Extracted records
────

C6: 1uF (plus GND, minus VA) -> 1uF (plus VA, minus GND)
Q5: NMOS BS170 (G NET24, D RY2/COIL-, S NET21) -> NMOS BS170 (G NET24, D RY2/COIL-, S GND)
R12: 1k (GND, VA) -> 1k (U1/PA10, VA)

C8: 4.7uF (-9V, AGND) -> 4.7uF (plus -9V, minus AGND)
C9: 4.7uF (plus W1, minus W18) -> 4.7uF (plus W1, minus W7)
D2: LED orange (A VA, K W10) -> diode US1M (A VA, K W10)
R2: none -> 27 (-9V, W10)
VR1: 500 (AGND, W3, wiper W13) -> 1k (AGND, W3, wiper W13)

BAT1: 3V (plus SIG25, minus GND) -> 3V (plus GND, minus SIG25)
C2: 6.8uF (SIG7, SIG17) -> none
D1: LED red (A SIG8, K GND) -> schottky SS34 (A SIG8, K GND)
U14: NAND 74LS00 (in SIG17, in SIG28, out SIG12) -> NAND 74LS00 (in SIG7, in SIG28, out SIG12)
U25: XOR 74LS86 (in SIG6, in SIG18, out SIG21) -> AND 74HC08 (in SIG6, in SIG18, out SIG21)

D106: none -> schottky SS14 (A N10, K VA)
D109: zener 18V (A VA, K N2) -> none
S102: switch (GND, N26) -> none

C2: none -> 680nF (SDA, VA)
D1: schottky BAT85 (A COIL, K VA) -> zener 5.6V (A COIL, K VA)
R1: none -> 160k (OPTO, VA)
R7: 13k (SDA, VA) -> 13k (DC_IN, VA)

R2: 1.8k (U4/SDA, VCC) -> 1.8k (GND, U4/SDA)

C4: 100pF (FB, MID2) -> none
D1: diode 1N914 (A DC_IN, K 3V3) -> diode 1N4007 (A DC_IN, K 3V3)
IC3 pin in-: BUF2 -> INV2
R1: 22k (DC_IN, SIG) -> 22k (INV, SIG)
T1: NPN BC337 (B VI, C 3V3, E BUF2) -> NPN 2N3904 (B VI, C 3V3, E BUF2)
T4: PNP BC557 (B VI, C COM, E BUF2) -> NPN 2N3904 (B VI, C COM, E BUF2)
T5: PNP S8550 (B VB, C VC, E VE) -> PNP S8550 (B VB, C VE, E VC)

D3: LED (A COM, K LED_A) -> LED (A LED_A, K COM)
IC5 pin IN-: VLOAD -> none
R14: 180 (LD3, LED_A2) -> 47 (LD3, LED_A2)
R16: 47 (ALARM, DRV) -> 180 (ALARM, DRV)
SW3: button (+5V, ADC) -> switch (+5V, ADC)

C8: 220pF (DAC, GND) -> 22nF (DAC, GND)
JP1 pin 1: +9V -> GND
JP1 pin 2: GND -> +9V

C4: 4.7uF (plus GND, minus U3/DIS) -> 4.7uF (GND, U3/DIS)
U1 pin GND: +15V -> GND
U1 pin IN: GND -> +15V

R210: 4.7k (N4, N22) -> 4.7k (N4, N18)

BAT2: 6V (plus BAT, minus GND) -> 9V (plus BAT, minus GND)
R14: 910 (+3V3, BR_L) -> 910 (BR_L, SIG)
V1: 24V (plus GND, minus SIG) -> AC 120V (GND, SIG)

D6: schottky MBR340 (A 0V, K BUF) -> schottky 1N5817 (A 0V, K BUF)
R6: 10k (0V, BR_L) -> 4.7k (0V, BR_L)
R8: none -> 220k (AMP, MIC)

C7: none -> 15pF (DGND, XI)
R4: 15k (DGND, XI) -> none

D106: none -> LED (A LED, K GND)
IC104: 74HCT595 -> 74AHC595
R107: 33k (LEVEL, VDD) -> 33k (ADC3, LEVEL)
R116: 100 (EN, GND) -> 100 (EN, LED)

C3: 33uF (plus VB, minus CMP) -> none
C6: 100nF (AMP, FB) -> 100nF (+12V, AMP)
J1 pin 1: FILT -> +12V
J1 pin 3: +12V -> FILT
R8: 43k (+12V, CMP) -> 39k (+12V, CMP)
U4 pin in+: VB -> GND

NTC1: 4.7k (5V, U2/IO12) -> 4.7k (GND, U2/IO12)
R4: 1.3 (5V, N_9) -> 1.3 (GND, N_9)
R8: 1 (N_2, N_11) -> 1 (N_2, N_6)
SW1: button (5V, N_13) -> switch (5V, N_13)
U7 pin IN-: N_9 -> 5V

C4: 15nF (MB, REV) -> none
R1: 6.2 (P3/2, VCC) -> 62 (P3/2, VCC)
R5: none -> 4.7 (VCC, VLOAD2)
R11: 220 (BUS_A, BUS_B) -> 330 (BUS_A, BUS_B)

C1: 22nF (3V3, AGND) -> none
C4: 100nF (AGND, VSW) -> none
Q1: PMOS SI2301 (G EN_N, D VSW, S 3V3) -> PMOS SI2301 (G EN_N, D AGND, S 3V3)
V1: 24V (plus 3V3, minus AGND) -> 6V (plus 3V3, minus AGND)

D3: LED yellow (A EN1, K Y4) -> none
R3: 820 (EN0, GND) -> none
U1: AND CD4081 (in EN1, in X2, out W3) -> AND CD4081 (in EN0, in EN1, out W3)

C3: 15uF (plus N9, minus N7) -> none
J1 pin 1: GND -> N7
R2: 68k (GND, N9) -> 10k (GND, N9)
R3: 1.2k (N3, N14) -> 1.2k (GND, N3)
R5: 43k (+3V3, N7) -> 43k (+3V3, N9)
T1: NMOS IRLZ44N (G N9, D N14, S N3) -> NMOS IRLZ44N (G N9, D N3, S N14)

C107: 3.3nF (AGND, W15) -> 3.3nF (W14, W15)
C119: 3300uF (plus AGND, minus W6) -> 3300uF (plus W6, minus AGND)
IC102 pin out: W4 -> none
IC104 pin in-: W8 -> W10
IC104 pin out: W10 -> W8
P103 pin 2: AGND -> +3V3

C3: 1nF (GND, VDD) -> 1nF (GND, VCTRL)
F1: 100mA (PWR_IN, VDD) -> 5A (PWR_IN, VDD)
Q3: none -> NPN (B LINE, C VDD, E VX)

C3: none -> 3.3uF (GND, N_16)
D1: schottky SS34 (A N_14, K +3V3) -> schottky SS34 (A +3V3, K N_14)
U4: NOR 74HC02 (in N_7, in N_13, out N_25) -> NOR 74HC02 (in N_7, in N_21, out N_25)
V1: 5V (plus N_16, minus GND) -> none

────

Exercise directions: Only the lines from the beginning of the entries through the line bearing "BAT1: 3V (plus" should be returned, each exactly as written.

Response below:
C6: 1uF (plus GND, minus VA) -> 1uF (plus VA, minus GND)
Q5: NMOS BS170 (G NET24, D RY2/COIL-, S NET21) -> NMOS BS170 (G NET24, D RY2/COIL-, S GND)
R12: 1k (GND, VA) -> 1k (U1/PA10, VA)

C8: 4.7uF (-9V, AGND) -> 4.7uF (plus -9V, minus AGND)
C9: 4.7uF (plus W1, minus W18) -> 4.7uF (plus W1, minus W7)
D2: LED orange (A VA, K W10) -> diode US1M (A VA, K W10)
R2: none -> 27 (-9V, W10)
VR1: 500 (AGND, W3, wiper W13) -> 1k (AGND, W3, wiper W13)

BAT1: 3V (plus SIG25, minus GND) -> 3V (plus GND, minus SIG25)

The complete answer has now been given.